Needed from the data below: every line from the one with "in_first: [462, 180, 520, 219]" up to and including the one with "in_first: [651, 191, 819, 231]", repeated exactly and with nothing else.
▼
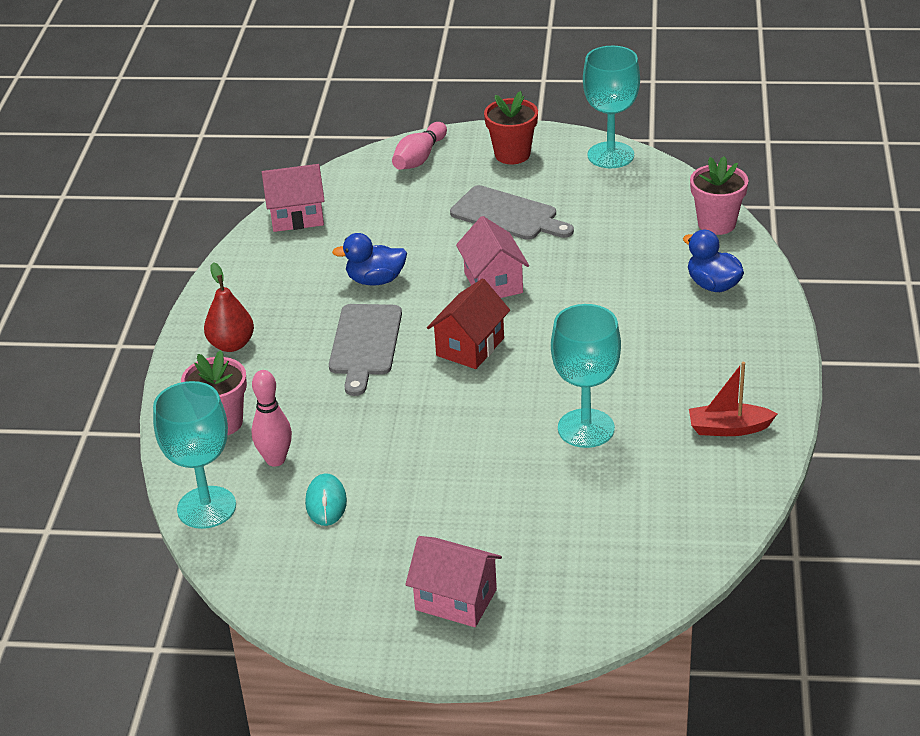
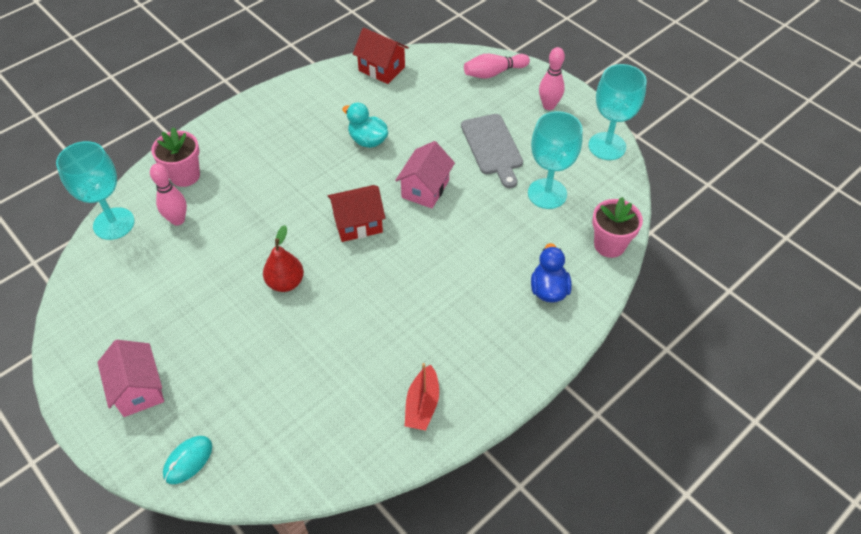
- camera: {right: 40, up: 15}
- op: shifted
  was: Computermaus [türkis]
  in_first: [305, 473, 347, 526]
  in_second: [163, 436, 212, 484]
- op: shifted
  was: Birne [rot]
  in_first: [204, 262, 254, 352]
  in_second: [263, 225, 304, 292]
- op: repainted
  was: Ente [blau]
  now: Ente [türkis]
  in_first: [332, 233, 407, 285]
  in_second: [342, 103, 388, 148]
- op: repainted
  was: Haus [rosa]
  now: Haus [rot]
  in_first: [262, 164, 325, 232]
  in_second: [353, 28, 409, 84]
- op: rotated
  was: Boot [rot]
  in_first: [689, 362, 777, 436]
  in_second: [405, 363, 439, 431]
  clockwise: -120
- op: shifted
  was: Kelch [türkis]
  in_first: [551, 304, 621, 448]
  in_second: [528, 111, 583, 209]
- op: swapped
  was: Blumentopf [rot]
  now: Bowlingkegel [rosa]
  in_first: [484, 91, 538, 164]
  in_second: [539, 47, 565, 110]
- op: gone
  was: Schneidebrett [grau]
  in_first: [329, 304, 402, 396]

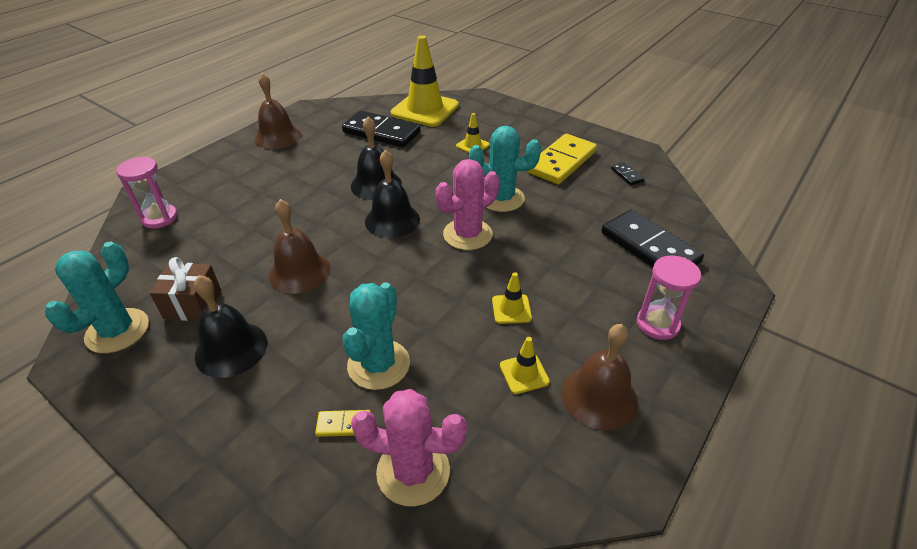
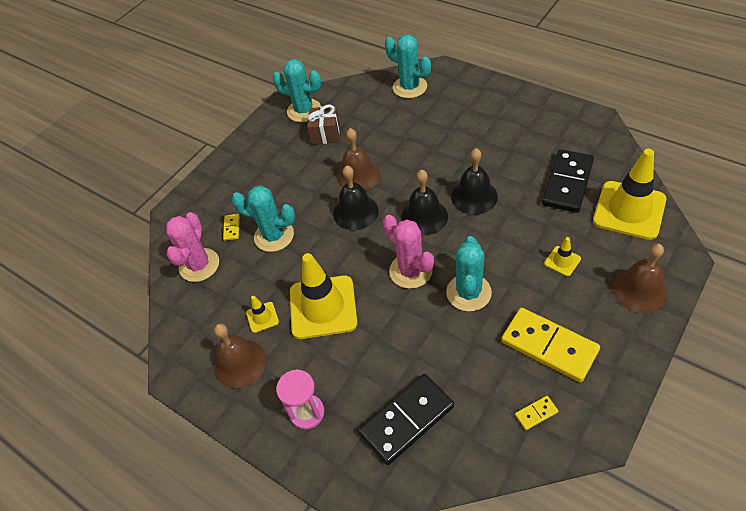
- camera: {right: 95, up: 10}
- op: scaled
  was: Leitkegel [gelb]
  in_first: [492, 272, 532, 324]
  in_second: [290, 253, 357, 339]
  ratio: 2.27
- op: shifted
  was: Glocke [schwarz]
  in_first: [194, 275, 267, 378]
  in_second: [333, 166, 379, 230]
- op: swapped
  was: Sanduhr [rosa]
  now: Kaktus [türkis]
  in_first: [116, 156, 178, 229]
  in_second: [385, 35, 431, 98]
- op: repainted
  was: Dominostein [schwarz]
  now: Dominostein [gelb]
  in_first: [611, 162, 644, 185]
  in_second: [515, 396, 558, 430]
- op: shifted
  was: Glocke [braun]
  in_first: [255, 73, 301, 149]
  in_second: [612, 244, 668, 313]

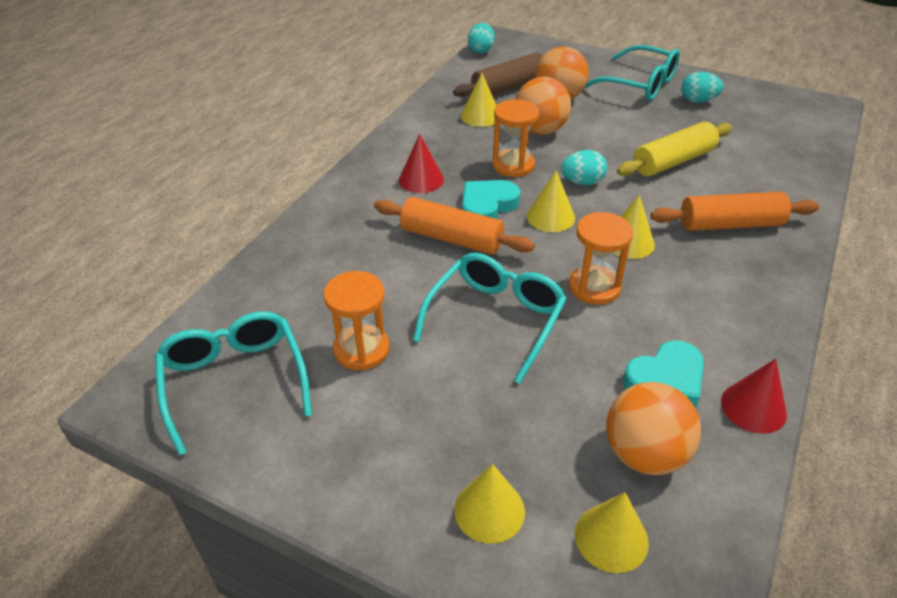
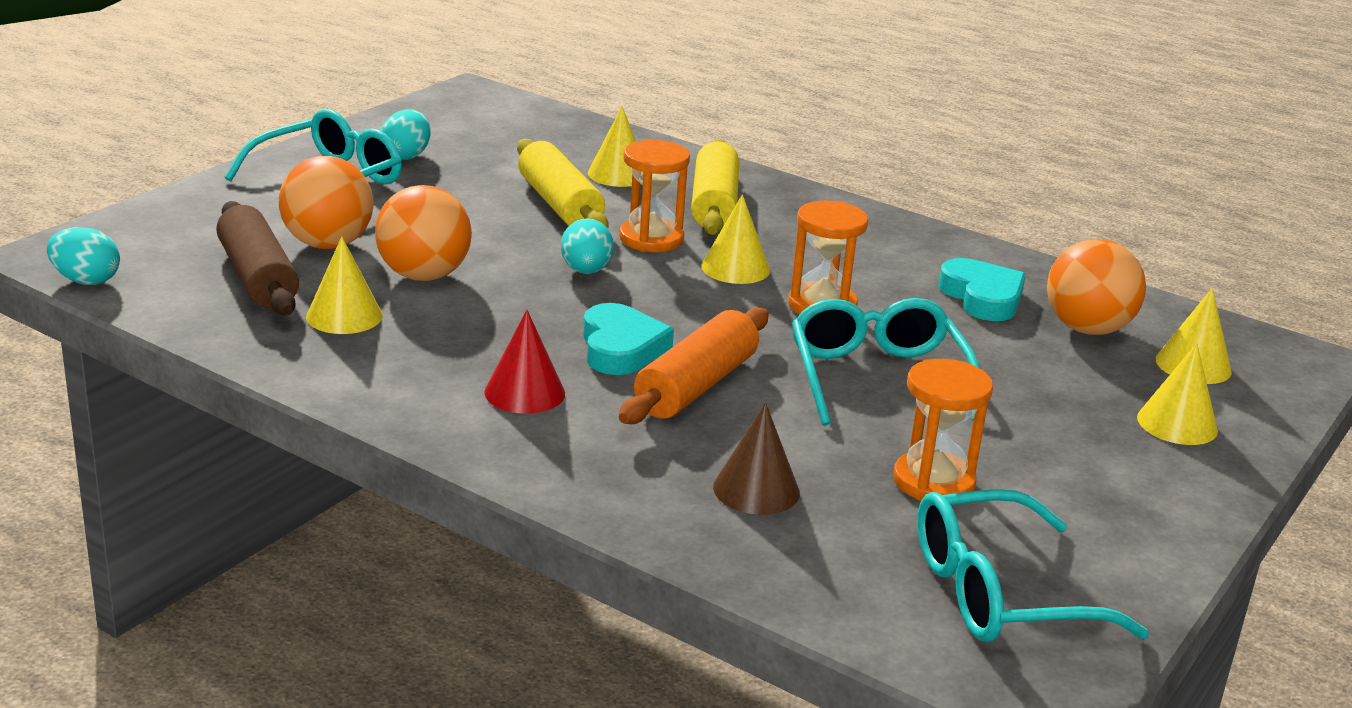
- camera: {right: -85, up: -15}
- op: rotated
  was: Herz [türkis]
  in_first: [462, 180, 520, 219]
  in_second: [583, 303, 674, 375]
  clockwise: -150
- op: shifted
  was: Kegel [gelb]
  in_first: [527, 170, 575, 232]
  in_second: [588, 106, 641, 187]
- op: shifted
  was: Sanduhr [orange]
  in_first: [492, 99, 539, 177]
  in_second: [619, 140, 690, 252]
- op: repainted
  was: Nudelholz [orange]
  now: Nudelholz [gelb]
  in_first: [651, 191, 819, 231]
  in_second: [691, 139, 739, 235]
- op: new
  now: Kegel [braun]
  in_second: [713, 402, 800, 515]
- op: rotated
  was: Brille [türkis]
  in_first: [413, 253, 567, 384]
  in_second: [792, 298, 980, 426]
  clockwise: 45
- op: gone
  was: Kegel [rot]
  in_first: [721, 359, 787, 434]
▲
• Exercise solution:
  in_first: [462, 180, 520, 219]
  in_second: [583, 303, 674, 375]
  clockwise: -150
- op: shifted
  was: Kegel [gelb]
  in_first: [527, 170, 575, 232]
  in_second: [588, 106, 641, 187]
- op: shifted
  was: Sanduhr [orange]
  in_first: [492, 99, 539, 177]
  in_second: [619, 140, 690, 252]
- op: repainted
  was: Nudelholz [orange]
  now: Nudelholz [gelb]
  in_first: [651, 191, 819, 231]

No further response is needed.